**EXERCISE OBJECTIVE**
Write out the entries below line for line, reproducing each one verbatim but leaving out the pictures.

**RECORDS**
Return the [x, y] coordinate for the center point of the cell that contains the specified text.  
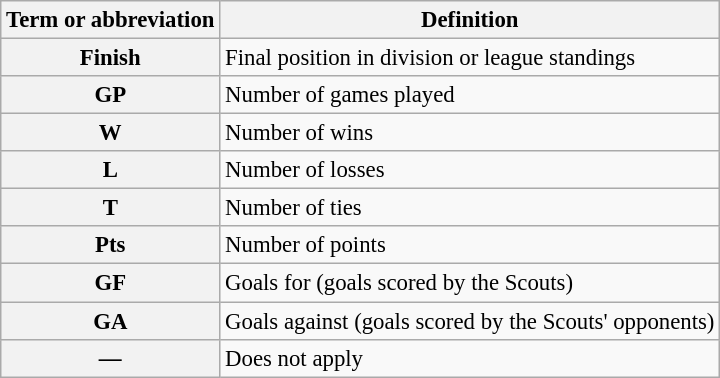
Number of games played [470, 95]
Number of ties [470, 208]
Does not apply [470, 358]
Number of wins [470, 133]
Number of points [470, 245]
Definition [470, 20]
— [110, 358]
Goals against (goals scored by the Scouts' opponents) [470, 321]
Goals for (goals scored by the Scouts) [470, 283]
GP [110, 95]
Finish [110, 58]
GF [110, 283]
GA [110, 321]
Final position in division or league standings [470, 58]
Pts [110, 245]
W [110, 133]
Number of losses [470, 170]
L [110, 170]
T [110, 208]
Term or abbreviation [110, 20]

**TASK RESULT**
Return the [x, y] coordinate for the center point of the cell that contains the specified text.  
Number of games played [470, 95]
Number of ties [470, 208]
Does not apply [470, 358]
Number of wins [470, 133]
Number of points [470, 245]
Definition [470, 20]
— [110, 358]
Goals against (goals scored by the Scouts' opponents) [470, 321]
Goals for (goals scored by the Scouts) [470, 283]
GP [110, 95]
Finish [110, 58]
GF [110, 283]
GA [110, 321]
Final position in division or league standings [470, 58]
Pts [110, 245]
W [110, 133]
Number of losses [470, 170]
L [110, 170]
T [110, 208]
Term or abbreviation [110, 20]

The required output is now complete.